Data below
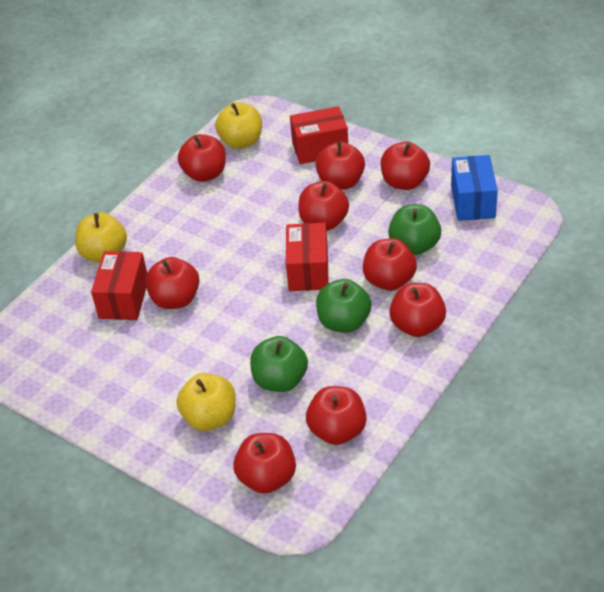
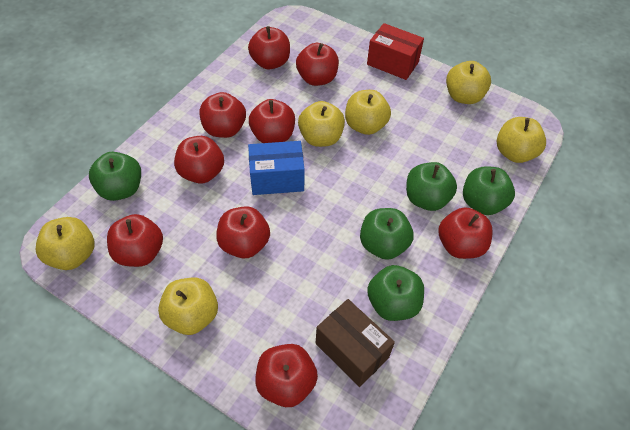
brown box: 0 -> 1
green apple: 3 -> 5
red box: 3 -> 1
yellow apple: 3 -> 6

What to work on
I would like the data above transcribed exactly, with its pictures left out.

Written answer
brown box: 0 -> 1
green apple: 3 -> 5
red box: 3 -> 1
yellow apple: 3 -> 6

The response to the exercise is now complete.